Needed from the data below: every line from the one with "(279, 356) = (699, 143): white" up to and including the one with "(564, 318) = (563, 55): none -> pink heart", repeated exactly and with nothing else.

-- DATA follows --

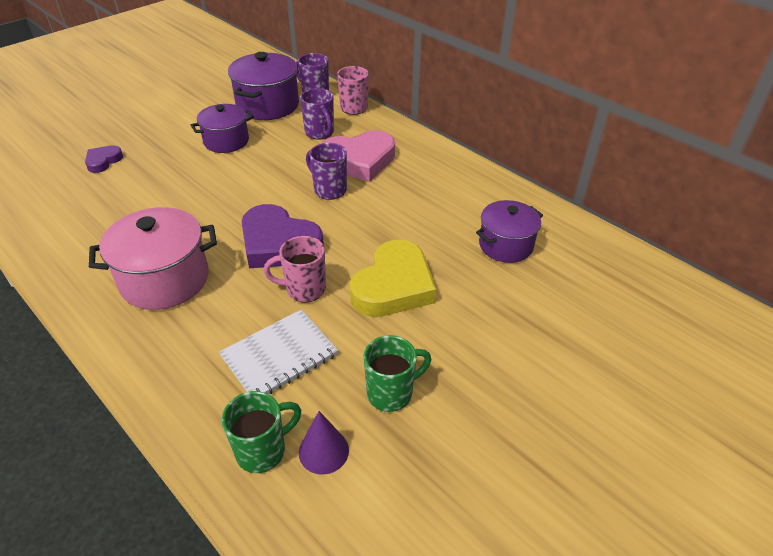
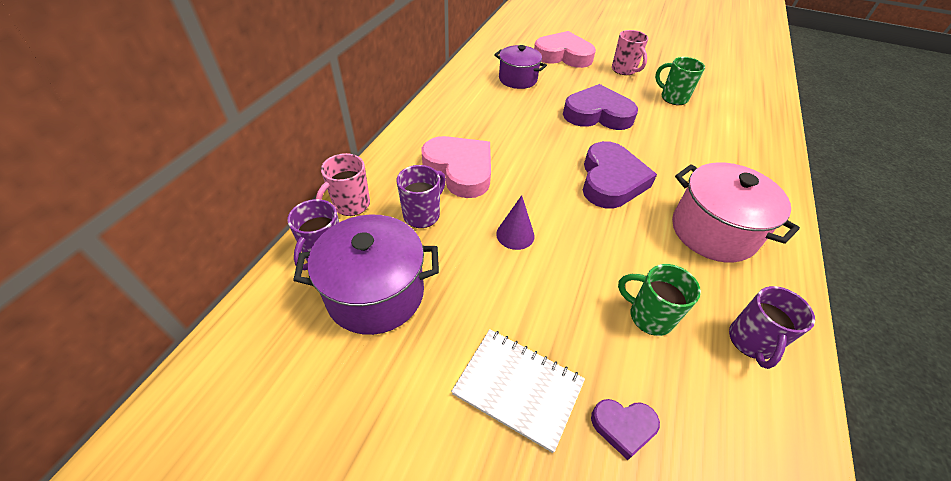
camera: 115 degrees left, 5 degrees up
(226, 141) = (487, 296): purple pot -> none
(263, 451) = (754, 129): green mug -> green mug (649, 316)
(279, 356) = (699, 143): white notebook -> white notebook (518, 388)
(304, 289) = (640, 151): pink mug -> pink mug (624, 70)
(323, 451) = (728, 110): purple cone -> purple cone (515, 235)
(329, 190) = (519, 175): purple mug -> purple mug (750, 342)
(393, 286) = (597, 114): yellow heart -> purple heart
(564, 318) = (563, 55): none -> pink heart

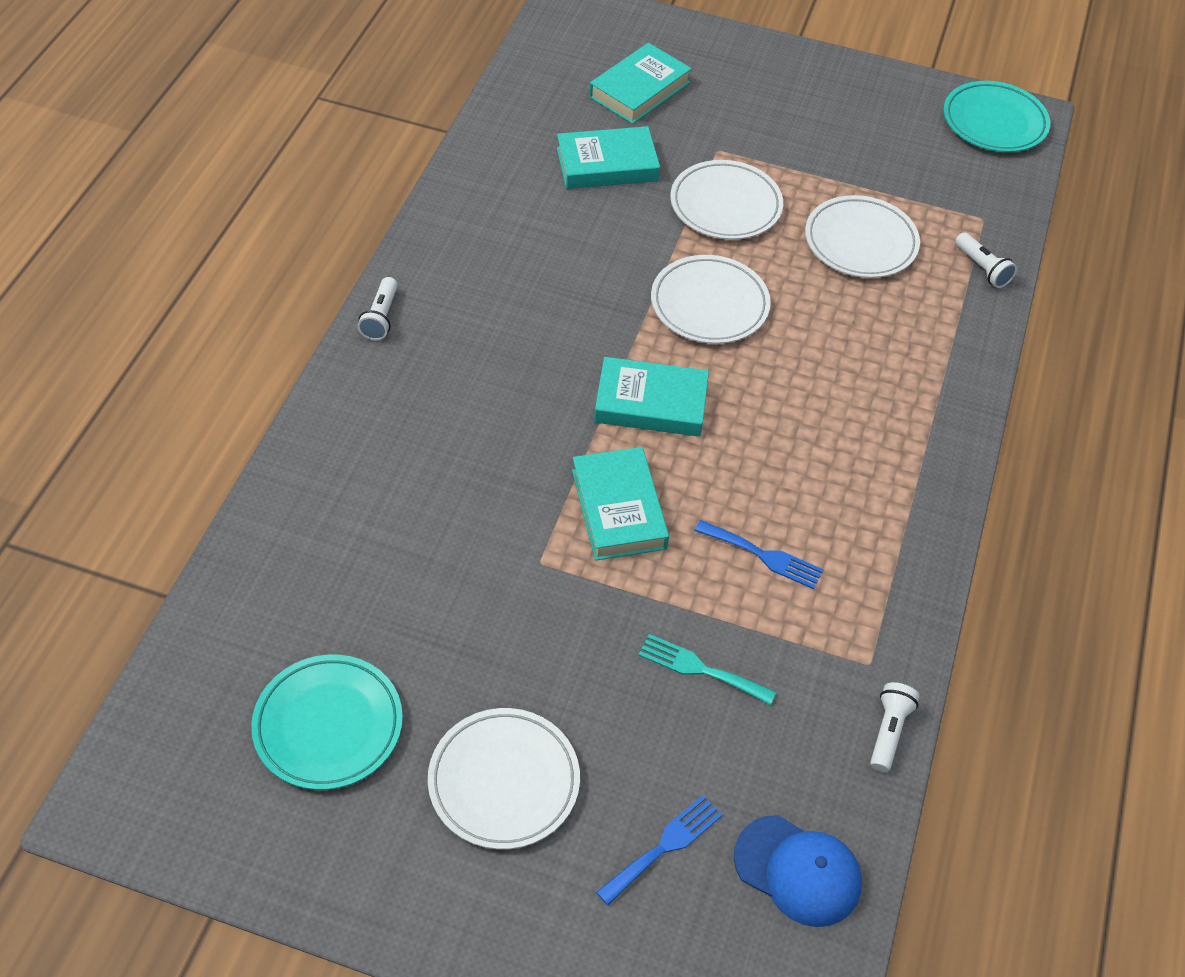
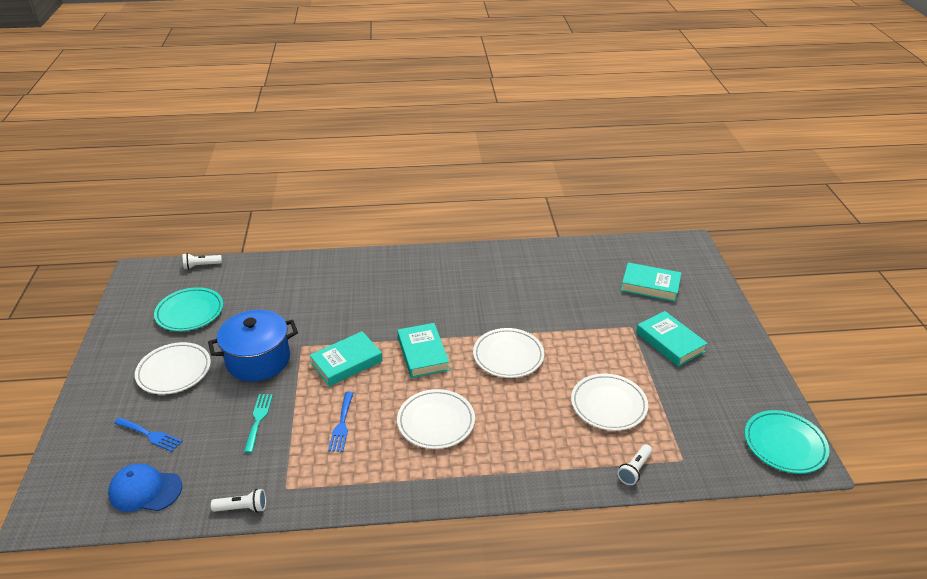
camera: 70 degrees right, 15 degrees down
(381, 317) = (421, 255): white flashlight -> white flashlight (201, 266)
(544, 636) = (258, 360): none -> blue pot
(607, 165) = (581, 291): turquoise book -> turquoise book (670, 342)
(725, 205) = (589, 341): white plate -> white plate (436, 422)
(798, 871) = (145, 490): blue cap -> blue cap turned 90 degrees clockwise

-- DATA concluded --

FINISHED TASK >>
(279, 356) = (699, 143): white notebook -> white notebook (518, 388)
(304, 289) = (640, 151): pink mug -> pink mug (624, 70)
(323, 451) = (728, 110): purple cone -> purple cone (515, 235)
(329, 190) = (519, 175): purple mug -> purple mug (750, 342)
(393, 286) = (597, 114): yellow heart -> purple heart
(564, 318) = (563, 55): none -> pink heart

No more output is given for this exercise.